PROBLEM -
Reproduce each line of the entries that carries "ellipse".

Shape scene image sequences
□ □ □

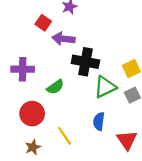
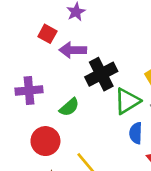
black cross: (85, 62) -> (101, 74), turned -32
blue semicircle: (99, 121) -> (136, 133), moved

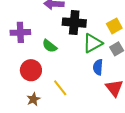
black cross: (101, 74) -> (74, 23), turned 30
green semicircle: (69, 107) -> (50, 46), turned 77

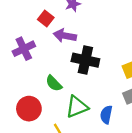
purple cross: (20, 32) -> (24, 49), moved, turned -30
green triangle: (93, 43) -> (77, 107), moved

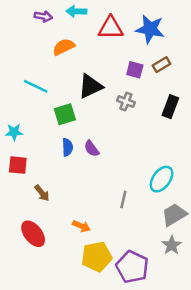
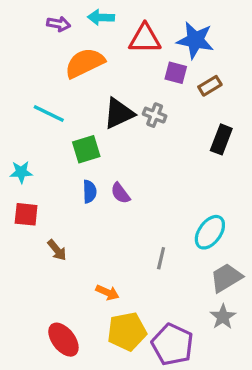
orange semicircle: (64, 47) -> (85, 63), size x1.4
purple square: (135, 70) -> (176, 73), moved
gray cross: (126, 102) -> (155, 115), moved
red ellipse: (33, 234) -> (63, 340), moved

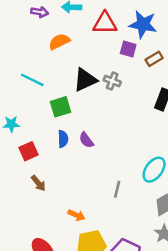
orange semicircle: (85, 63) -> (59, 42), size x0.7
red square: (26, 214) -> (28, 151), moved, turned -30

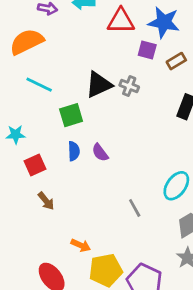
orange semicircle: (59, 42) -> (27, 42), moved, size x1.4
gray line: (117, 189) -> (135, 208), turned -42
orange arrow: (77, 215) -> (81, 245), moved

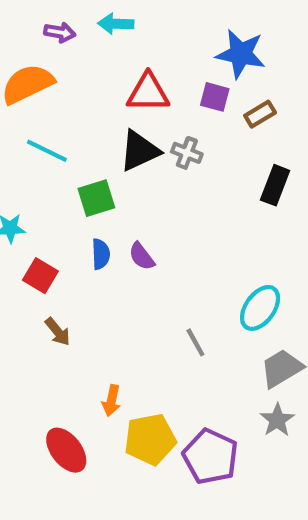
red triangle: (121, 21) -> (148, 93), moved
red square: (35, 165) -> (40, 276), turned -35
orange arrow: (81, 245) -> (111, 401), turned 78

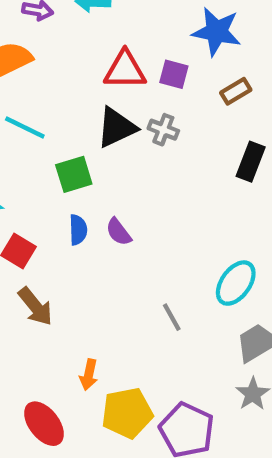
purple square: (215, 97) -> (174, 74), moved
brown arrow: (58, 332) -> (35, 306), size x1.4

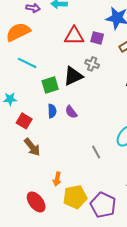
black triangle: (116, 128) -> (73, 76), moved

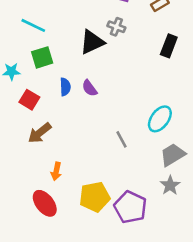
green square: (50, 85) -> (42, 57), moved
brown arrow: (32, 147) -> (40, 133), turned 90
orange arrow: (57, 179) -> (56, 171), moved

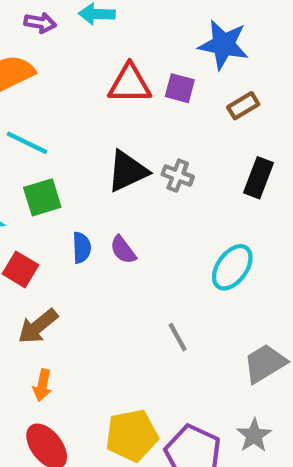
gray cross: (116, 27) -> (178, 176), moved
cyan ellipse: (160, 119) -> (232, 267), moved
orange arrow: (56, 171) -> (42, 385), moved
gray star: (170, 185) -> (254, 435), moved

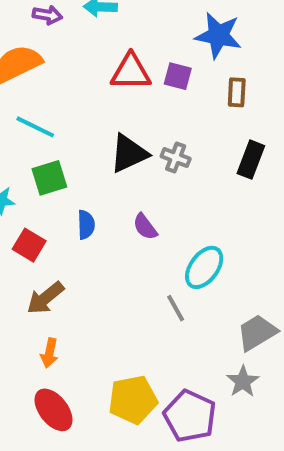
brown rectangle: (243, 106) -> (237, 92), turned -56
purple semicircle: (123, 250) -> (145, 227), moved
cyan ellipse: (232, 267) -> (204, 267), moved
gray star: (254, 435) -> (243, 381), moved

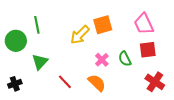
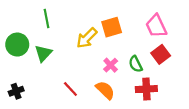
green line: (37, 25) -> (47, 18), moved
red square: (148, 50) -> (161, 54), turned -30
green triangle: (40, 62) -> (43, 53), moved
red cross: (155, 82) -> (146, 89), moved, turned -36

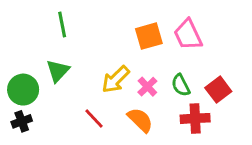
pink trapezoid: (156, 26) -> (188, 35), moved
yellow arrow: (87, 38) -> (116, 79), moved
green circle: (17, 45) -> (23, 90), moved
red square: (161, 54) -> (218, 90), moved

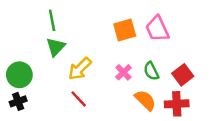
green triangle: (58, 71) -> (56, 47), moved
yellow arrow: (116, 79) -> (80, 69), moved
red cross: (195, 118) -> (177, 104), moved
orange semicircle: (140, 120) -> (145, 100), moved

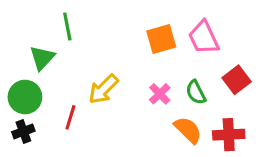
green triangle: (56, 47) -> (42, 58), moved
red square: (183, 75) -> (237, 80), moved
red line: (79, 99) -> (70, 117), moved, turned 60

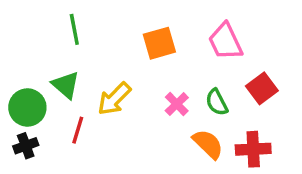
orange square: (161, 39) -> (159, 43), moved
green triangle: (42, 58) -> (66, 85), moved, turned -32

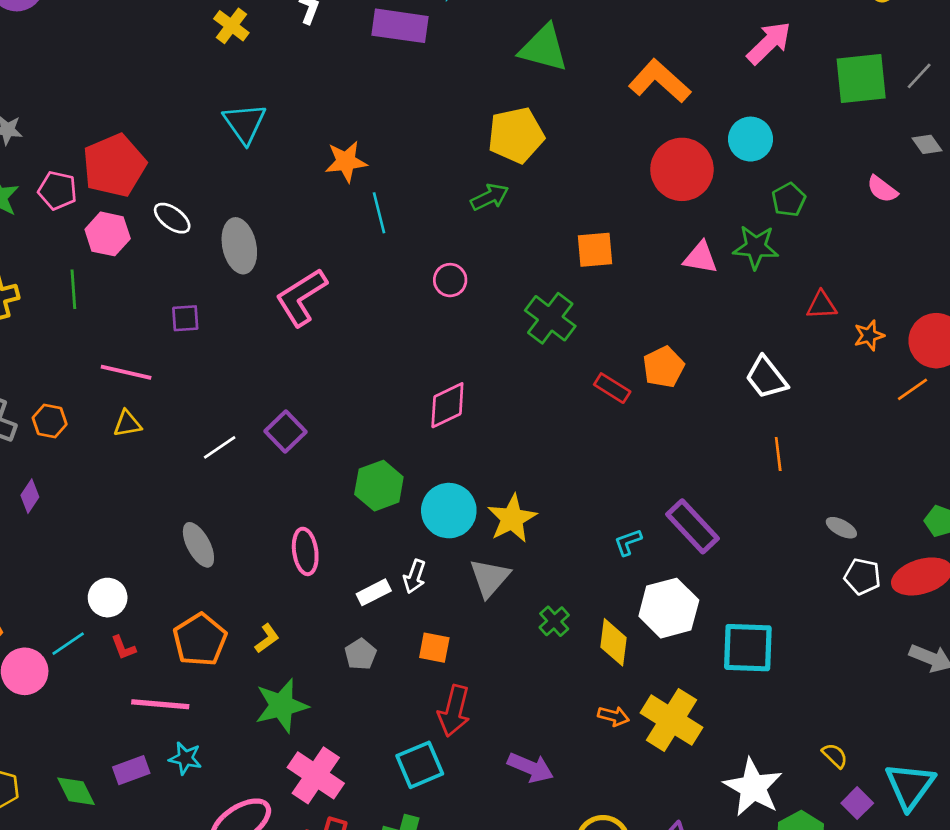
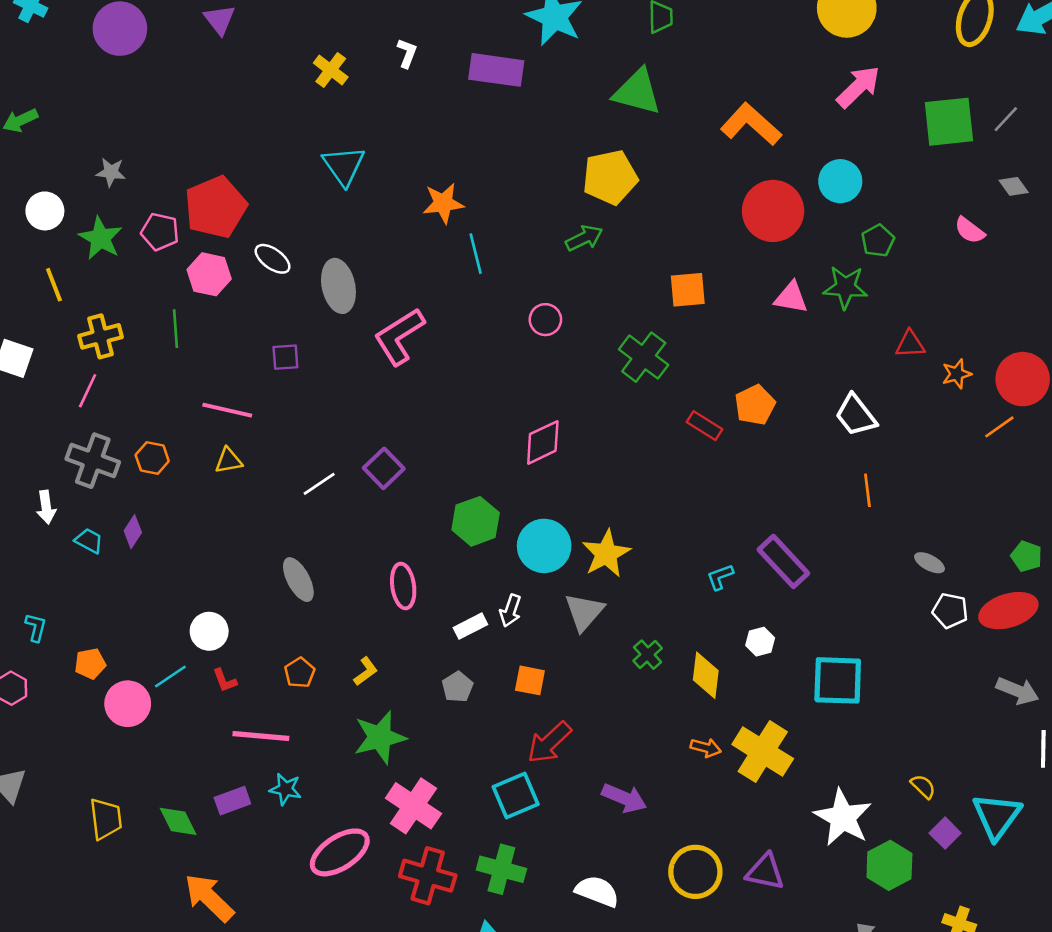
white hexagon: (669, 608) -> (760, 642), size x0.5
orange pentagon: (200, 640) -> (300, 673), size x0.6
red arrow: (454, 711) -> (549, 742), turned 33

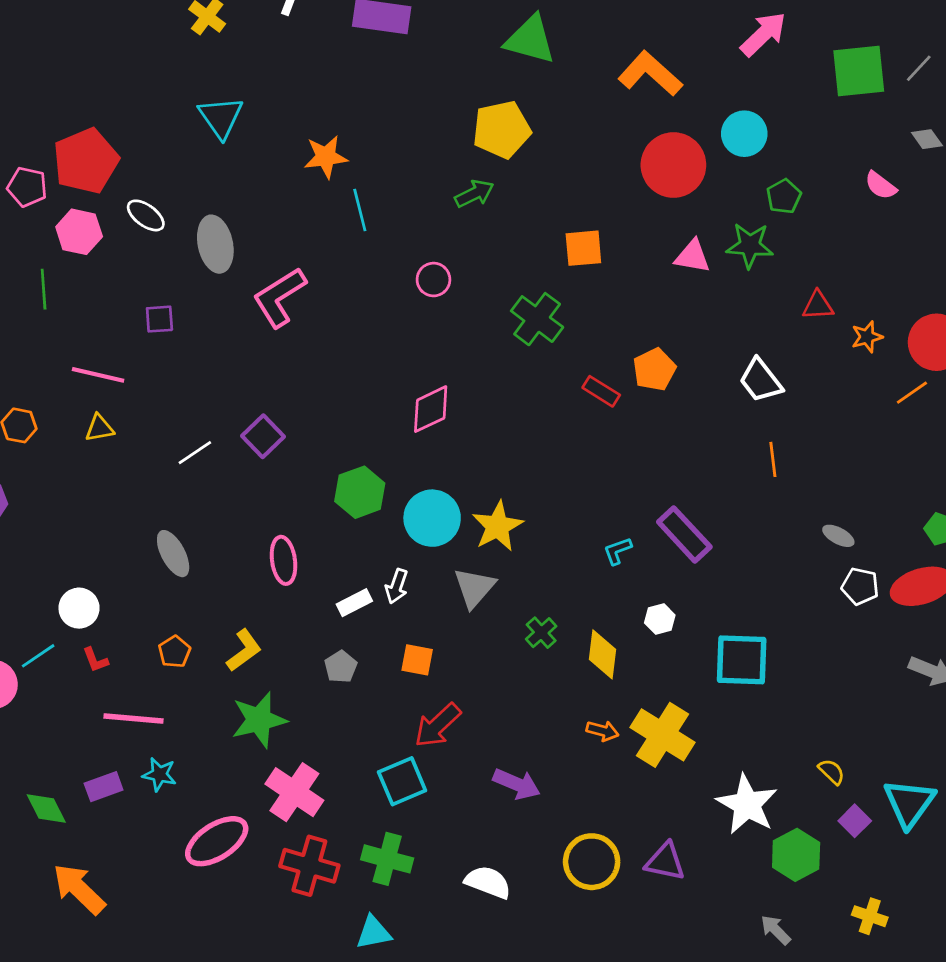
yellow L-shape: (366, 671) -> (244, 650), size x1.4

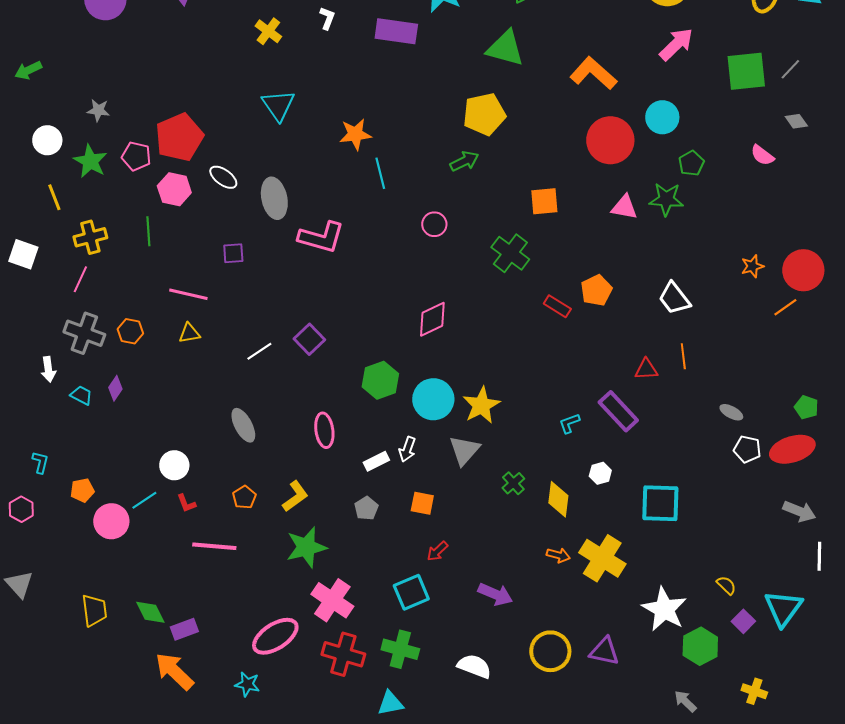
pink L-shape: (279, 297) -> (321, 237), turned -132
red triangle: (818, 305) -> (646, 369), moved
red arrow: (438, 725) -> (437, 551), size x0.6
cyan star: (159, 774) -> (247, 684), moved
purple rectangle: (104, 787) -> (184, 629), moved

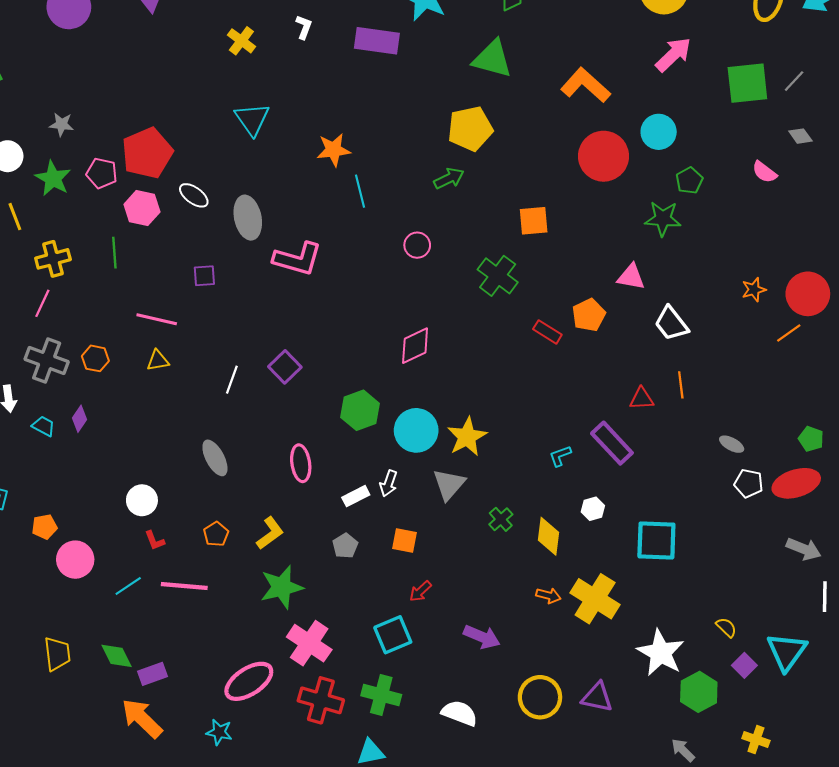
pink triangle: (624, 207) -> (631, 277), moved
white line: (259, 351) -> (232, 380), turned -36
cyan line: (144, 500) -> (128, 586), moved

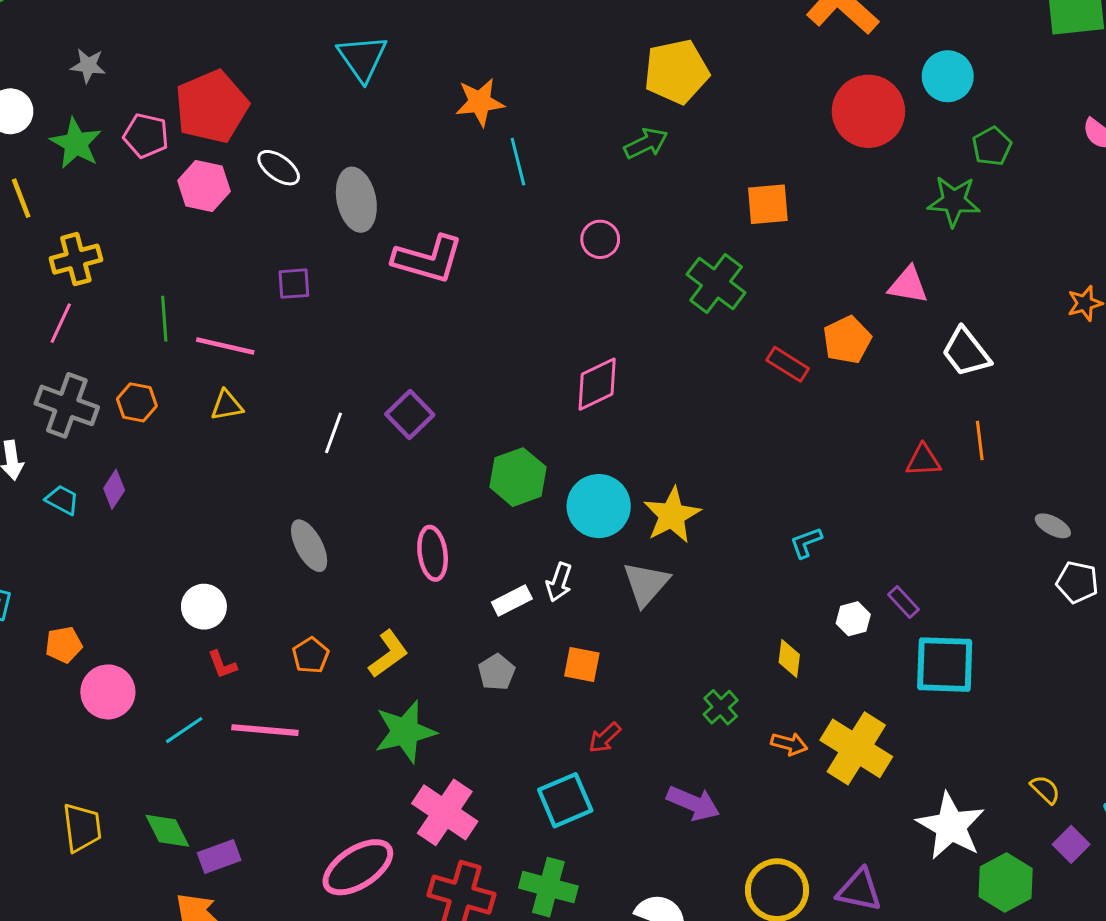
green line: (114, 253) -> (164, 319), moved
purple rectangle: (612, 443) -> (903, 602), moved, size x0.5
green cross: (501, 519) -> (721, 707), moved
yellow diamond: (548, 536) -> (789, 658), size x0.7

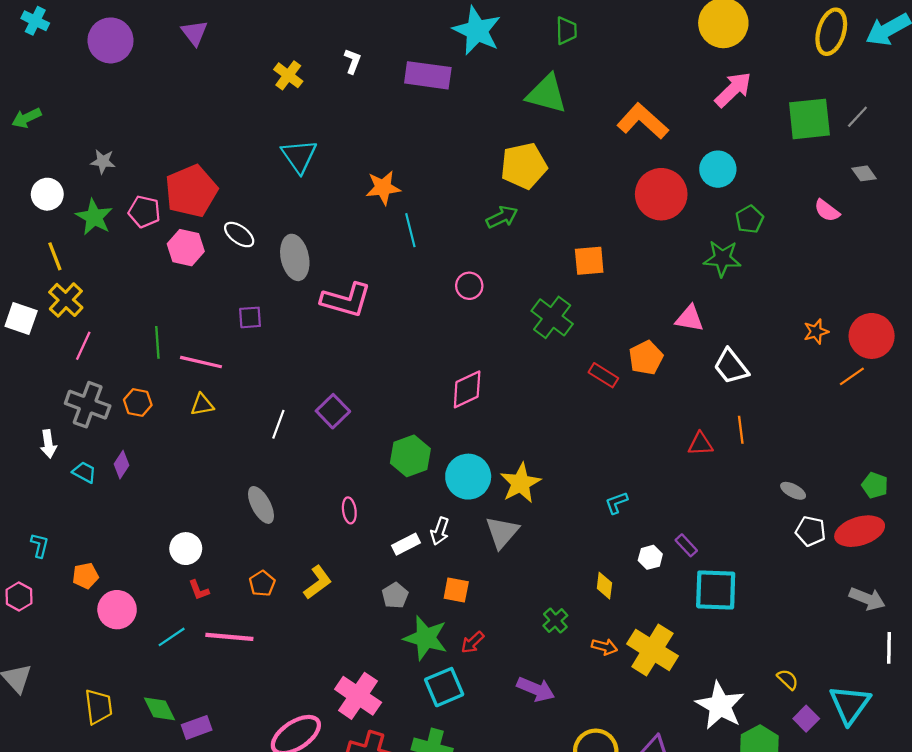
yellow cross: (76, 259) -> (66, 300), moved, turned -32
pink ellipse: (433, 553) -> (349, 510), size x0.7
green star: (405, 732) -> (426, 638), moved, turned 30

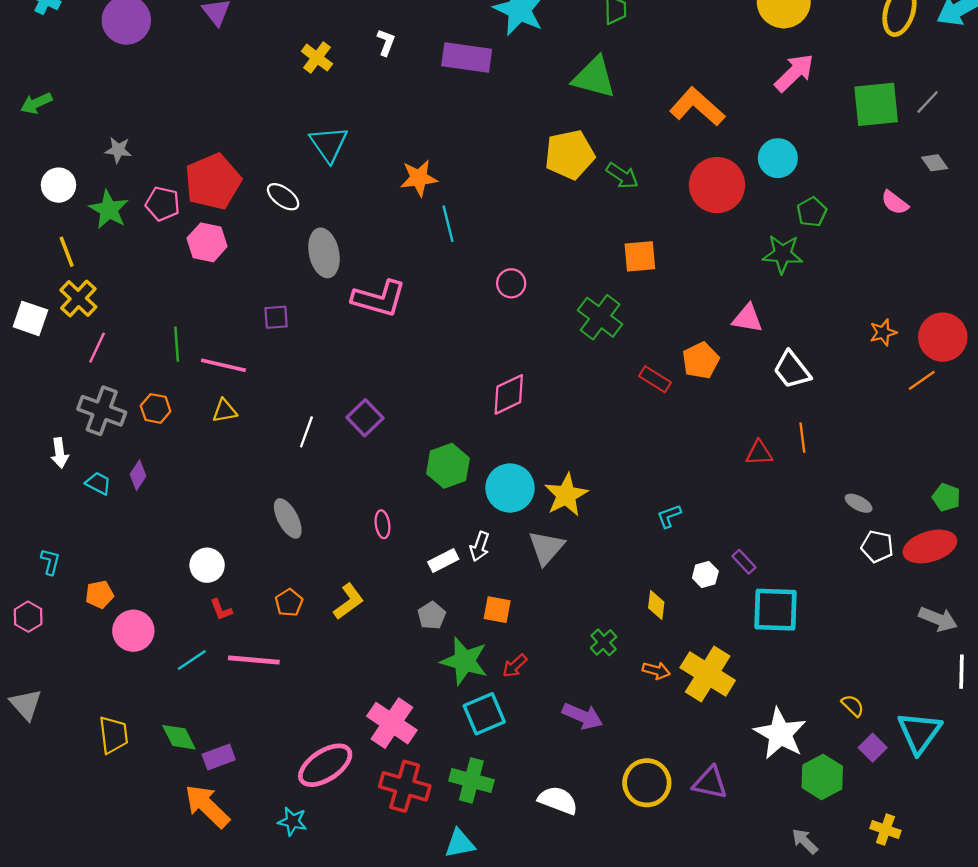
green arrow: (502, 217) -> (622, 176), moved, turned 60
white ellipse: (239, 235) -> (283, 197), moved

□ □ □

REPLY TO THE TASK -
red ellipse: (33, 234) -> (63, 340), moved
cyan ellipse: (160, 119) -> (232, 267), moved
cyan ellipse: (232, 267) -> (204, 267), moved
pink ellipse: (433, 553) -> (349, 510), size x0.7
white ellipse: (239, 235) -> (283, 197), moved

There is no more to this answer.